__TASK DATA__.
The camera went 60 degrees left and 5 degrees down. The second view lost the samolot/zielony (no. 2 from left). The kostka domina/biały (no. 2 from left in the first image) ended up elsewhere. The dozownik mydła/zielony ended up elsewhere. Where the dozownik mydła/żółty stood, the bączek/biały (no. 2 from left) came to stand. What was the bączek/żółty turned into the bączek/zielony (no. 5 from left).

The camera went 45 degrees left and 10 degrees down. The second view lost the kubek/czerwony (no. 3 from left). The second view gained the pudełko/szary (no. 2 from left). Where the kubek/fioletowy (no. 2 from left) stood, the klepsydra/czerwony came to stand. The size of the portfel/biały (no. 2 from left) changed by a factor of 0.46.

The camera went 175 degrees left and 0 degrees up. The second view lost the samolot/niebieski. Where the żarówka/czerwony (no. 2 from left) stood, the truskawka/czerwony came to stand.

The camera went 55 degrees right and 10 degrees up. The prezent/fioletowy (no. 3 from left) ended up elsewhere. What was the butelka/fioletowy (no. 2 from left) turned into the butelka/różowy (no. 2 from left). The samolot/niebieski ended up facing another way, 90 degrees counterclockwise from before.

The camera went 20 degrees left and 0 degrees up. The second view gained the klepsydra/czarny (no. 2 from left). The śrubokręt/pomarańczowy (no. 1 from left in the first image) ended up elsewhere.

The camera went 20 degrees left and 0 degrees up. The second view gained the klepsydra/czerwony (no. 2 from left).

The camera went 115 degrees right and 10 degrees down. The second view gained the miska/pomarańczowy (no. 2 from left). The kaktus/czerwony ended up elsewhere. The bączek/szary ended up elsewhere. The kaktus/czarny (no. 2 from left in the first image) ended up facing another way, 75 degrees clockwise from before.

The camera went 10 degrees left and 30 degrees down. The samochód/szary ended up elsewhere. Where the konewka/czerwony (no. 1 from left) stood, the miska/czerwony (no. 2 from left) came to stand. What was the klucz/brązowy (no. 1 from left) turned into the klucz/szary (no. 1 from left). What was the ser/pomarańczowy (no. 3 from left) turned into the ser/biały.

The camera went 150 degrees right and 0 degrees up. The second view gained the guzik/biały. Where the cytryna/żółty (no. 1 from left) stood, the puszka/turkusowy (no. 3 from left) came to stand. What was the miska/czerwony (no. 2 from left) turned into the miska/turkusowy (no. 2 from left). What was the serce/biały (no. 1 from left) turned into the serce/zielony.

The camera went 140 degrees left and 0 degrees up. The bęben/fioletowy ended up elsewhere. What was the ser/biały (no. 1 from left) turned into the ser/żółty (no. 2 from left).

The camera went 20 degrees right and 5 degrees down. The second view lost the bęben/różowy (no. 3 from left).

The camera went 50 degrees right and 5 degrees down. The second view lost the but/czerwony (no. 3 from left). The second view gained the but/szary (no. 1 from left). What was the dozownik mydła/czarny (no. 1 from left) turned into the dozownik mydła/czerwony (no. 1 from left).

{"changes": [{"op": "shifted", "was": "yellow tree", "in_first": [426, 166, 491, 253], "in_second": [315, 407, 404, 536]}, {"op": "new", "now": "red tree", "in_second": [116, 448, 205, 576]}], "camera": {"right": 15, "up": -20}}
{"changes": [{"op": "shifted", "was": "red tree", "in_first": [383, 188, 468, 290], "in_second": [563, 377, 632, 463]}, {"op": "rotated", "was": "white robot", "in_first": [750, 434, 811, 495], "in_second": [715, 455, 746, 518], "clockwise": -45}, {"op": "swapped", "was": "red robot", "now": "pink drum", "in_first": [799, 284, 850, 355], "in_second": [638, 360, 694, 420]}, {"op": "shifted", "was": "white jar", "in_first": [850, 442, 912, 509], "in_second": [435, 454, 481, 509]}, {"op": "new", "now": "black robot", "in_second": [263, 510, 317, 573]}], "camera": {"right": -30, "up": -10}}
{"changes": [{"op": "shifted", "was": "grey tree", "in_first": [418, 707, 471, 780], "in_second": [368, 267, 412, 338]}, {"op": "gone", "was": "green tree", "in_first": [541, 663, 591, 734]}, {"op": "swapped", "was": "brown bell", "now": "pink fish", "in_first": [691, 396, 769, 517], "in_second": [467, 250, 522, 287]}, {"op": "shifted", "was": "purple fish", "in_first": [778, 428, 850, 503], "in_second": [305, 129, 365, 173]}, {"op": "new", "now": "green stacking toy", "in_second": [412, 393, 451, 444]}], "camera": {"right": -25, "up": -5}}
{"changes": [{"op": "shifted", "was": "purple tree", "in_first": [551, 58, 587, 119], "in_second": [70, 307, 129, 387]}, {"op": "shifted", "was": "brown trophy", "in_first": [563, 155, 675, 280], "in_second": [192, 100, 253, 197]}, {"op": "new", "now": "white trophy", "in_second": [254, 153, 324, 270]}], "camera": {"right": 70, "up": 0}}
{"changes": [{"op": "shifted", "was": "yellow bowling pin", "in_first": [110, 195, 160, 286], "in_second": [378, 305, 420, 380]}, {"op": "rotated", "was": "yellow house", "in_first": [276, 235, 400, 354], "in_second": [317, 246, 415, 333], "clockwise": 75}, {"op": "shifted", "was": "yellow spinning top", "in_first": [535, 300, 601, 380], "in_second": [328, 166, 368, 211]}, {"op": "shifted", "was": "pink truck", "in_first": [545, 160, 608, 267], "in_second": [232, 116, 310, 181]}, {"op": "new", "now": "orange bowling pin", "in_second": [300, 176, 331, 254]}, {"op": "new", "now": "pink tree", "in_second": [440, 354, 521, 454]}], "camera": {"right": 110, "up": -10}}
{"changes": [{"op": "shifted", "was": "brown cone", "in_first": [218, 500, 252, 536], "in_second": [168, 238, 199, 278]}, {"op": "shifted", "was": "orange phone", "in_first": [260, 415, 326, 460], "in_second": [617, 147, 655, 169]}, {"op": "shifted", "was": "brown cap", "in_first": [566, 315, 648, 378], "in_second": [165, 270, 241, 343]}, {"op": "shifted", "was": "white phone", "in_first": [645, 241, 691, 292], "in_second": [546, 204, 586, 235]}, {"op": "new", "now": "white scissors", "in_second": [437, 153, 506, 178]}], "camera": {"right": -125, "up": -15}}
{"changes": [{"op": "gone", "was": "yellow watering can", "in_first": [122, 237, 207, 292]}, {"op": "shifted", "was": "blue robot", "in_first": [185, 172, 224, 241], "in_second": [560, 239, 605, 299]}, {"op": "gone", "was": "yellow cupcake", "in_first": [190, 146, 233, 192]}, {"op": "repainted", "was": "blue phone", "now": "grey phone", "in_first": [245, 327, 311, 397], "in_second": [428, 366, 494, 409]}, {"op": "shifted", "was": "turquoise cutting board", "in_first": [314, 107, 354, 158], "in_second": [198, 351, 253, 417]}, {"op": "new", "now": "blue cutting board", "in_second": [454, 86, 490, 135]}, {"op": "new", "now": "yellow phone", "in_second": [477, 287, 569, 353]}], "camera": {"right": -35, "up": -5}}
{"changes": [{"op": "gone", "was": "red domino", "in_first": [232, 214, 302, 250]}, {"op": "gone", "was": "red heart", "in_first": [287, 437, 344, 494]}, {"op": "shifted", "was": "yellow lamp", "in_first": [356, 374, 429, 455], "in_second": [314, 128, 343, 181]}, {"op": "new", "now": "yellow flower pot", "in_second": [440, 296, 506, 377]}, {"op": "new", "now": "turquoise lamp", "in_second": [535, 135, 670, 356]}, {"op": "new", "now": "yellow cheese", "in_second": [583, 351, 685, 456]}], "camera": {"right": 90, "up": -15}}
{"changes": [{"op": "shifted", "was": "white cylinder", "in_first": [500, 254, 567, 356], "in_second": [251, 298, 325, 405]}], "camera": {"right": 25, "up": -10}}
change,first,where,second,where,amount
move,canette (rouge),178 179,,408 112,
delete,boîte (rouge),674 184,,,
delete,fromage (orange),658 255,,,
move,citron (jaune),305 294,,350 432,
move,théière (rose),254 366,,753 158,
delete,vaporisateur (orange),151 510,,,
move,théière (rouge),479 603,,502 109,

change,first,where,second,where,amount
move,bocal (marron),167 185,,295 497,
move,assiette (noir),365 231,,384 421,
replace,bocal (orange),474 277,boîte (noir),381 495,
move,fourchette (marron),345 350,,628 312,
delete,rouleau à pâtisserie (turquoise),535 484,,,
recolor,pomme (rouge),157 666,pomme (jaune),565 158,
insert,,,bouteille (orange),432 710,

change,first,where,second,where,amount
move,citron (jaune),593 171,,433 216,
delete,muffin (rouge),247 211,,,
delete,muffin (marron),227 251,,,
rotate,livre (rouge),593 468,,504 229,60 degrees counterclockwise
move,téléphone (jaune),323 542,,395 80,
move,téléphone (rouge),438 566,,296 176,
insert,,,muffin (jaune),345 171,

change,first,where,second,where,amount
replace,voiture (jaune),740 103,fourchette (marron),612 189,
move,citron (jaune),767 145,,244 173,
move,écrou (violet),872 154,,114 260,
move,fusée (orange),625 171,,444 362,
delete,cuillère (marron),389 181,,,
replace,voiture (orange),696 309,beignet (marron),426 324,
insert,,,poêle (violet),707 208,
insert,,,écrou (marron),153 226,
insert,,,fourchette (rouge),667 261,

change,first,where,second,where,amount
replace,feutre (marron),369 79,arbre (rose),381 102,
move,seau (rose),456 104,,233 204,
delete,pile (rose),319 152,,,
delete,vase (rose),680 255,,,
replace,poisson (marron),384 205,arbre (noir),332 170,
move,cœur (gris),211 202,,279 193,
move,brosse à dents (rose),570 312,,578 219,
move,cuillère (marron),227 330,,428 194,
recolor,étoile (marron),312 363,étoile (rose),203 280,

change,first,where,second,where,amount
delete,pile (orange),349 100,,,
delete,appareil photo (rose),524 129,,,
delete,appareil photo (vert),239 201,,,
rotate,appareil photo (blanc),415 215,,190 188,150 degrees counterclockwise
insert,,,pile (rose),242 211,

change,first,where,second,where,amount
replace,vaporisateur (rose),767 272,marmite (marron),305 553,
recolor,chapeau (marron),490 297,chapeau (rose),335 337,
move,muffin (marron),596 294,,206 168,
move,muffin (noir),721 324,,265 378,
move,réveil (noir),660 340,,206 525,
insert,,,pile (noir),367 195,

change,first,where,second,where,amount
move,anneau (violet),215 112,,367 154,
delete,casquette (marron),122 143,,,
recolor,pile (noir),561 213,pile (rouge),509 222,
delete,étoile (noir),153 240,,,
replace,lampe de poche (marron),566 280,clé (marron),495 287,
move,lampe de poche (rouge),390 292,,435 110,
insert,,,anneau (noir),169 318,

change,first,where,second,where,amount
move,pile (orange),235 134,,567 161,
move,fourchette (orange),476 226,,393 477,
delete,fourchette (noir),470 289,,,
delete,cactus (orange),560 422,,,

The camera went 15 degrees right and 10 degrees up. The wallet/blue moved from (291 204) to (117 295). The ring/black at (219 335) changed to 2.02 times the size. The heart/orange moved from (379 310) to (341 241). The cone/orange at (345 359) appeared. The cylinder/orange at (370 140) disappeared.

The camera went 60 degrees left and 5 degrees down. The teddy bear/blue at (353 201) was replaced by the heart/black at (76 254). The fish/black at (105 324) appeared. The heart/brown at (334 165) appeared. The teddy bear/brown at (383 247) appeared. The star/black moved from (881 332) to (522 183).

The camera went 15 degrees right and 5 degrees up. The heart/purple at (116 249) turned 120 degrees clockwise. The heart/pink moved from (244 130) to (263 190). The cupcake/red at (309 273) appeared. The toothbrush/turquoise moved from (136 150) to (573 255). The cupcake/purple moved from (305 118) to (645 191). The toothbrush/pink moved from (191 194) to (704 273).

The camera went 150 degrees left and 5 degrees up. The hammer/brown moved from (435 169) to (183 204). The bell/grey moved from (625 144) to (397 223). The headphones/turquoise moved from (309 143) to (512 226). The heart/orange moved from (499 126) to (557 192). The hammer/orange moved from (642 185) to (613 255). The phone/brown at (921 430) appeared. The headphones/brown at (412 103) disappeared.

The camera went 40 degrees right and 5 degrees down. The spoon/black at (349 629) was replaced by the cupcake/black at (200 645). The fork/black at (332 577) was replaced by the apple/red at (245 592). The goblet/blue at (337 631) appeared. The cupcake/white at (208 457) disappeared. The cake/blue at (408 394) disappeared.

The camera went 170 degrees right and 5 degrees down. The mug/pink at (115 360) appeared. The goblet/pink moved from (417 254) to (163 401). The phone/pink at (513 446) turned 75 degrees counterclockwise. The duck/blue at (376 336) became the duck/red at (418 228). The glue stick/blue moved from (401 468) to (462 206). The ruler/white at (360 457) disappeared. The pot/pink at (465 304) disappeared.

__AIM OF THE TASK__.
Beginning at the line with "move,fourchette (orange),476 226,,393" and ending at the line with "The camera went 40", reproduce each line of the data above exactly, and add no other lines.

__ANSWER FOR THIS EXERCISE__.
move,fourchette (orange),476 226,,393 477,
delete,fourchette (noir),470 289,,,
delete,cactus (orange),560 422,,,

The camera went 15 degrees right and 10 degrees up. The wallet/blue moved from (291 204) to (117 295). The ring/black at (219 335) changed to 2.02 times the size. The heart/orange moved from (379 310) to (341 241). The cone/orange at (345 359) appeared. The cylinder/orange at (370 140) disappeared.

The camera went 60 degrees left and 5 degrees down. The teddy bear/blue at (353 201) was replaced by the heart/black at (76 254). The fish/black at (105 324) appeared. The heart/brown at (334 165) appeared. The teddy bear/brown at (383 247) appeared. The star/black moved from (881 332) to (522 183).

The camera went 15 degrees right and 5 degrees up. The heart/purple at (116 249) turned 120 degrees clockwise. The heart/pink moved from (244 130) to (263 190). The cupcake/red at (309 273) appeared. The toothbrush/turquoise moved from (136 150) to (573 255). The cupcake/purple moved from (305 118) to (645 191). The toothbrush/pink moved from (191 194) to (704 273).

The camera went 150 degrees left and 5 degrees up. The hammer/brown moved from (435 169) to (183 204). The bell/grey moved from (625 144) to (397 223). The headphones/turquoise moved from (309 143) to (512 226). The heart/orange moved from (499 126) to (557 192). The hammer/orange moved from (642 185) to (613 255). The phone/brown at (921 430) appeared. The headphones/brown at (412 103) disappeared.

The camera went 40 degrees right and 5 degrees down. The spoon/black at (349 629) was replaced by the cupcake/black at (200 645). The fork/black at (332 577) was replaced by the apple/red at (245 592). The goblet/blue at (337 631) appeared. The cupcake/white at (208 457) disappeared. The cake/blue at (408 394) disappeared.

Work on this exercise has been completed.